::: Data :::

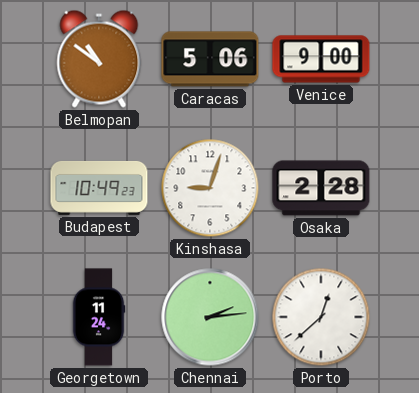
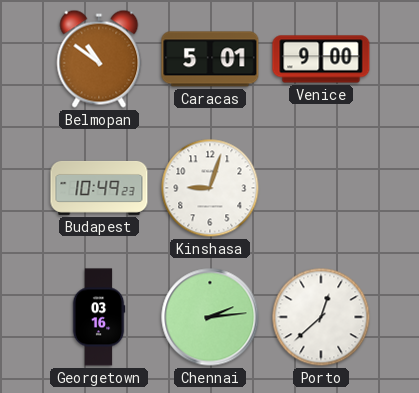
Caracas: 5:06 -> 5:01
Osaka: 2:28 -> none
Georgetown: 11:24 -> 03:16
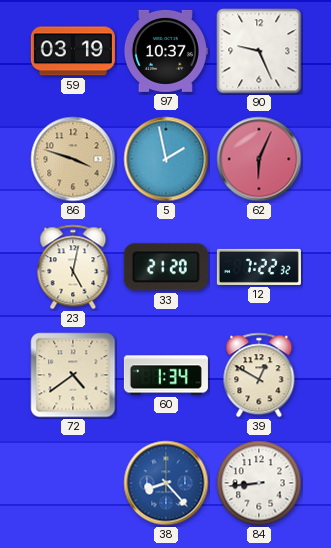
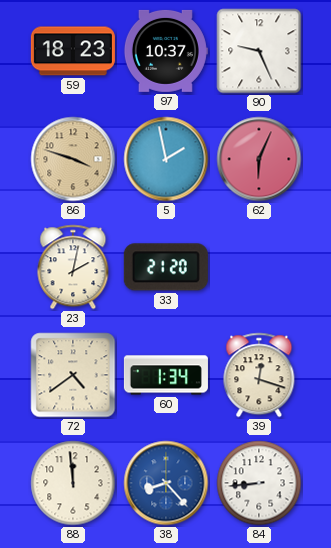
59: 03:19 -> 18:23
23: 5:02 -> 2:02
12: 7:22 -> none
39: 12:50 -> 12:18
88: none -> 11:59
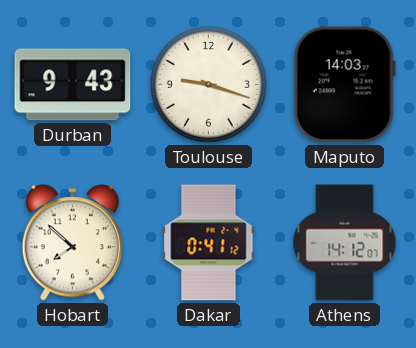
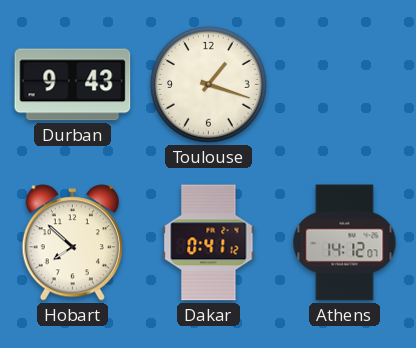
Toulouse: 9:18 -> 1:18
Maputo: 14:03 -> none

:::
::: Data :::

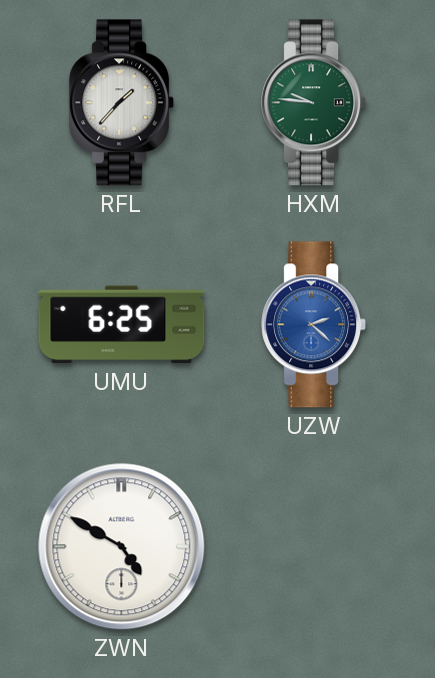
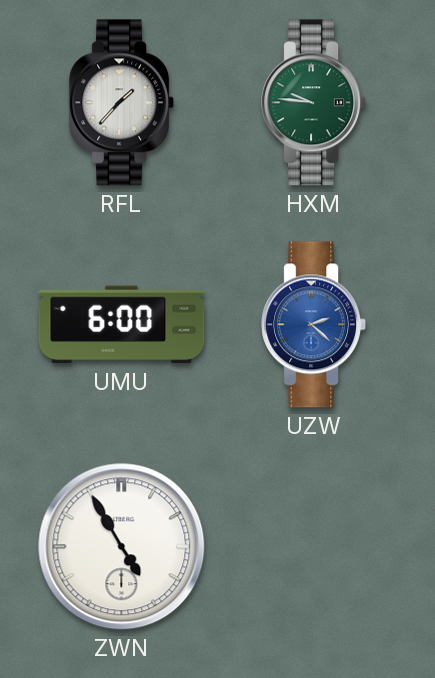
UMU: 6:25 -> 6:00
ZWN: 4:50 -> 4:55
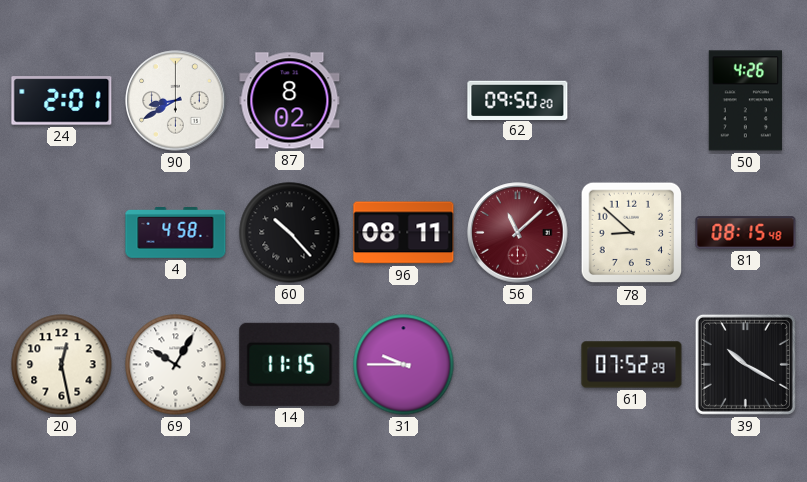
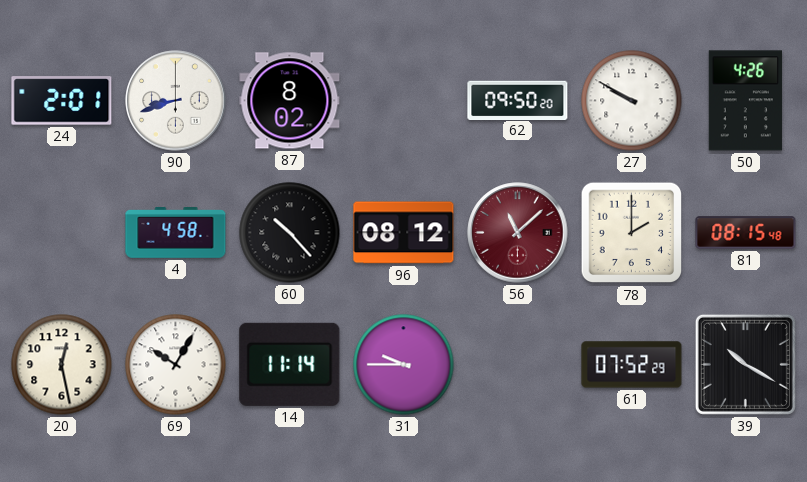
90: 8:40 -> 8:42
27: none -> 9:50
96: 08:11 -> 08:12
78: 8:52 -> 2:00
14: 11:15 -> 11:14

:::
::: Data :::

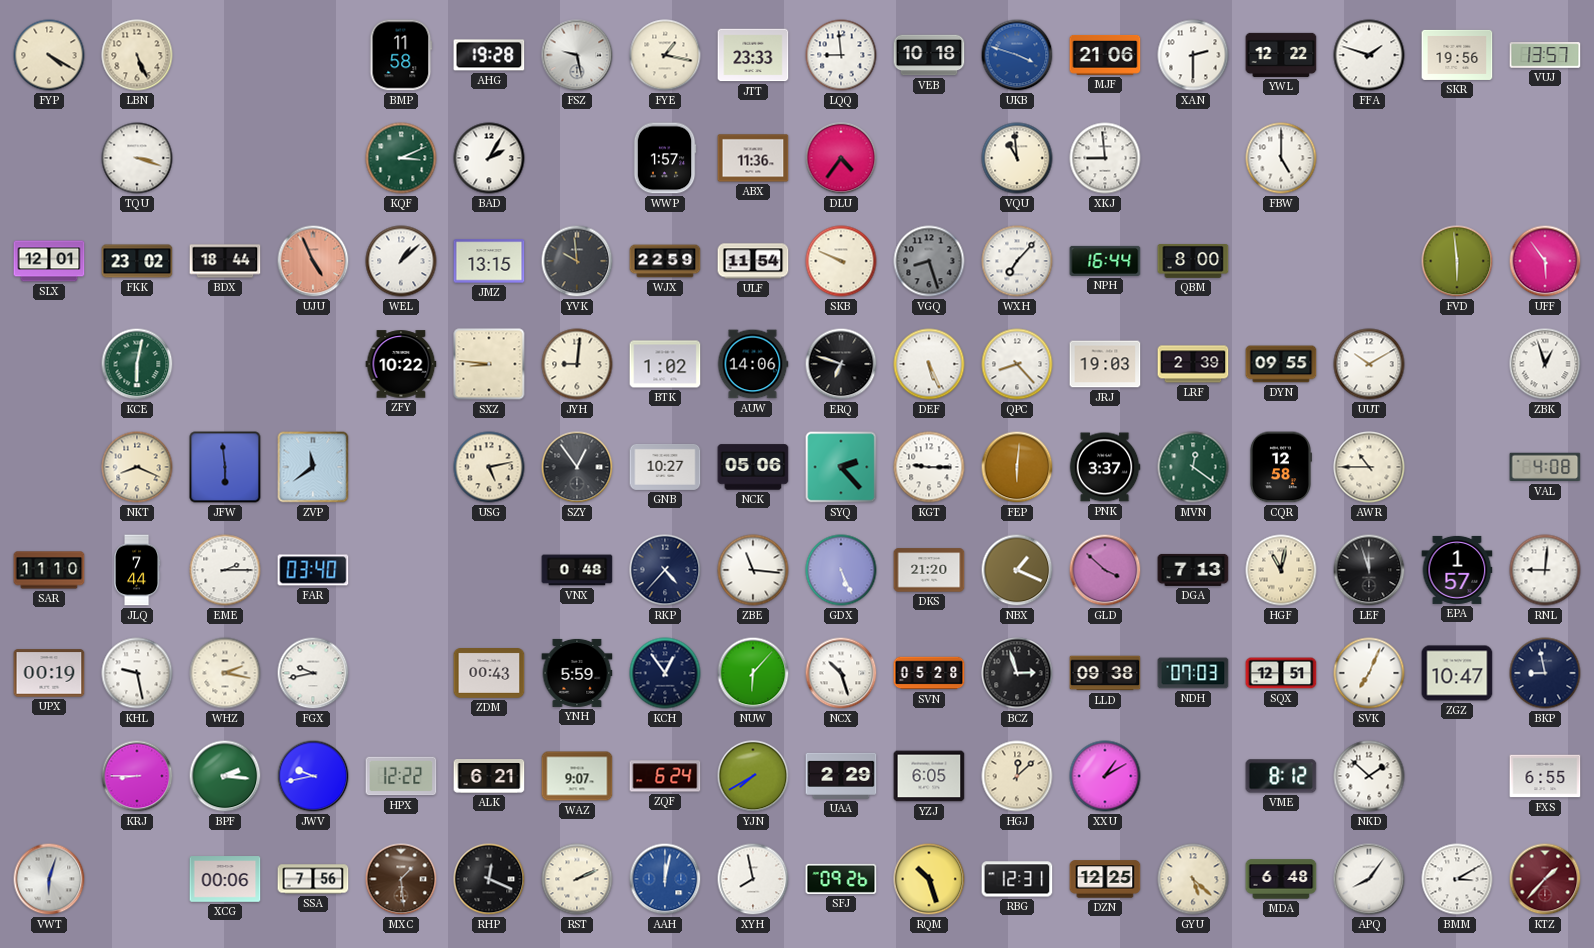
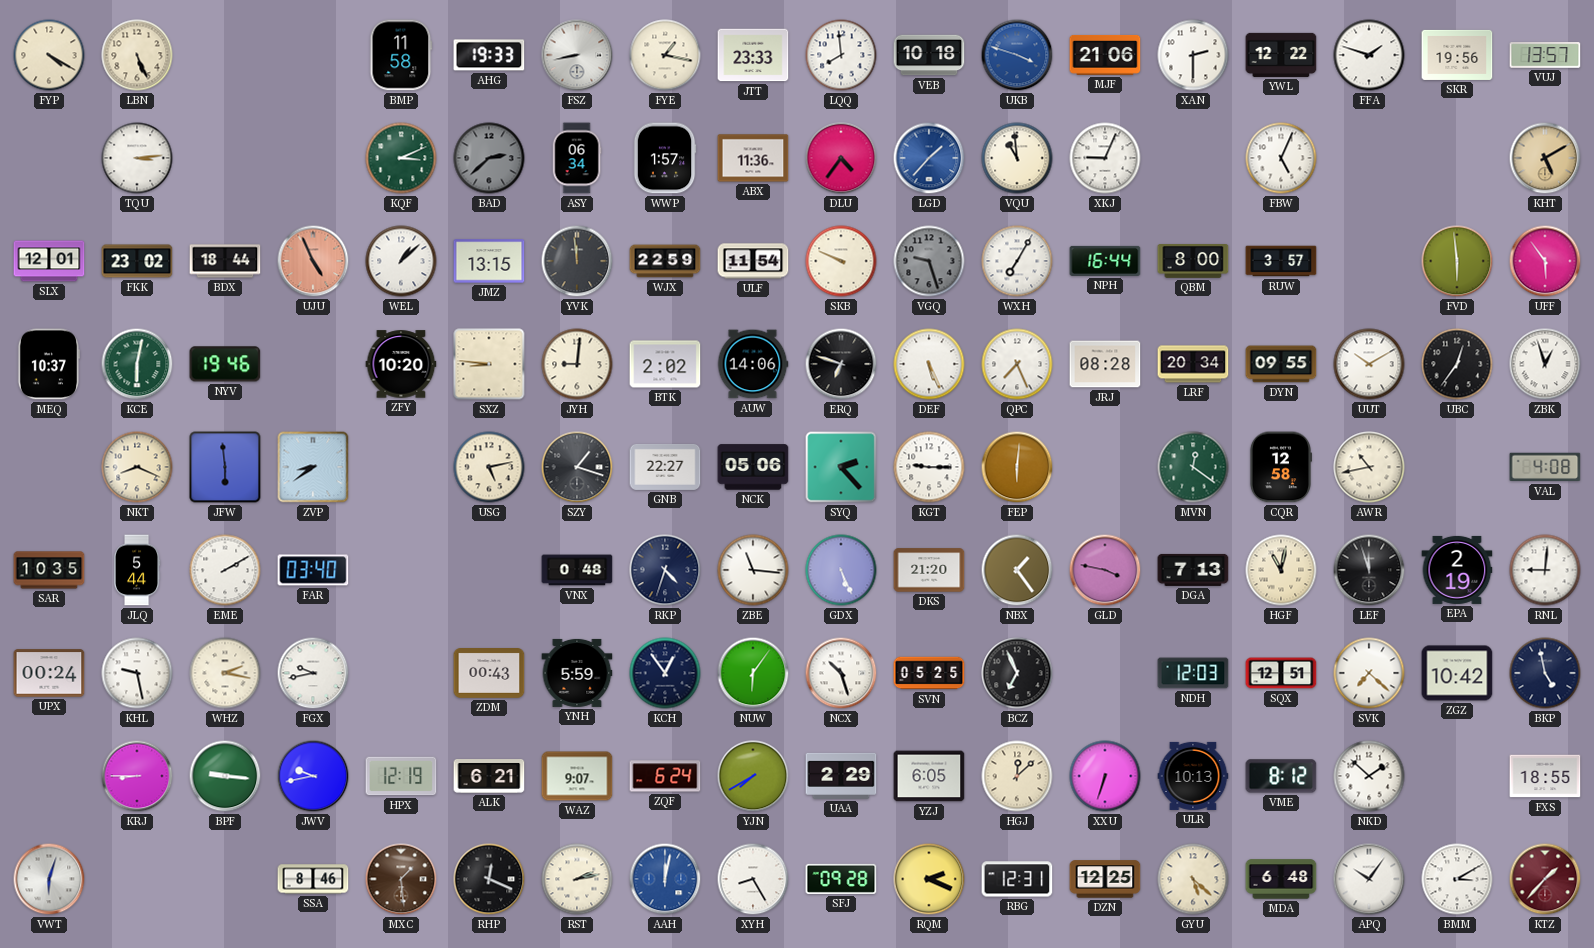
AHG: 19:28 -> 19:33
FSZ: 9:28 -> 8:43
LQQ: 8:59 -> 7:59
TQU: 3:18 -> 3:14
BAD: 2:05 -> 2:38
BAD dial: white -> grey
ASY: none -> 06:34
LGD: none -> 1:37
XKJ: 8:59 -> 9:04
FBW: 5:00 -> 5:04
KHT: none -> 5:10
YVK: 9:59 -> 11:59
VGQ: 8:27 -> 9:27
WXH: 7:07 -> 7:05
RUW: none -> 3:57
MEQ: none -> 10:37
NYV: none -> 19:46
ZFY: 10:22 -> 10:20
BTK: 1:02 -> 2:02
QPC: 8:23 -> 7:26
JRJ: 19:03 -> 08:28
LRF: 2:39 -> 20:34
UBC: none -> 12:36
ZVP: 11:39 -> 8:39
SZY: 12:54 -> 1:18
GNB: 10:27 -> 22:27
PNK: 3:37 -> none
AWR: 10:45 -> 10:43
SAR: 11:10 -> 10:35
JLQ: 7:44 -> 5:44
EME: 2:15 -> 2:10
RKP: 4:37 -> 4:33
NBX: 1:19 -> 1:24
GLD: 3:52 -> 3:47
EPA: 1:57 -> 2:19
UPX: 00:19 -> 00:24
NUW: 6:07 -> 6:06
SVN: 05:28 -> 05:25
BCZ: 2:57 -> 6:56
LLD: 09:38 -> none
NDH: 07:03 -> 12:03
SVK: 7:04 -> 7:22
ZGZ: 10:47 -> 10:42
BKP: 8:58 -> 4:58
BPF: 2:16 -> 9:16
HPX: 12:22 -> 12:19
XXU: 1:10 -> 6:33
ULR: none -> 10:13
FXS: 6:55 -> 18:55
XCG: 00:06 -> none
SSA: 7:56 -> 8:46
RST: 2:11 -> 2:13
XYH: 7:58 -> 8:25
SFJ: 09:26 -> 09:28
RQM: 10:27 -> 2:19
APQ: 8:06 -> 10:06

:::

Exercise prompt:
Retype the data lines from the line with "Caracas: 5:06 -> 5:01" to the line with "88: none -> 11:59", including both ends, and omit the pictures from your copy.

The output:
Caracas: 5:06 -> 5:01
Osaka: 2:28 -> none
Georgetown: 11:24 -> 03:16
59: 03:19 -> 18:23
23: 5:02 -> 2:02
12: 7:22 -> none
39: 12:50 -> 12:18
88: none -> 11:59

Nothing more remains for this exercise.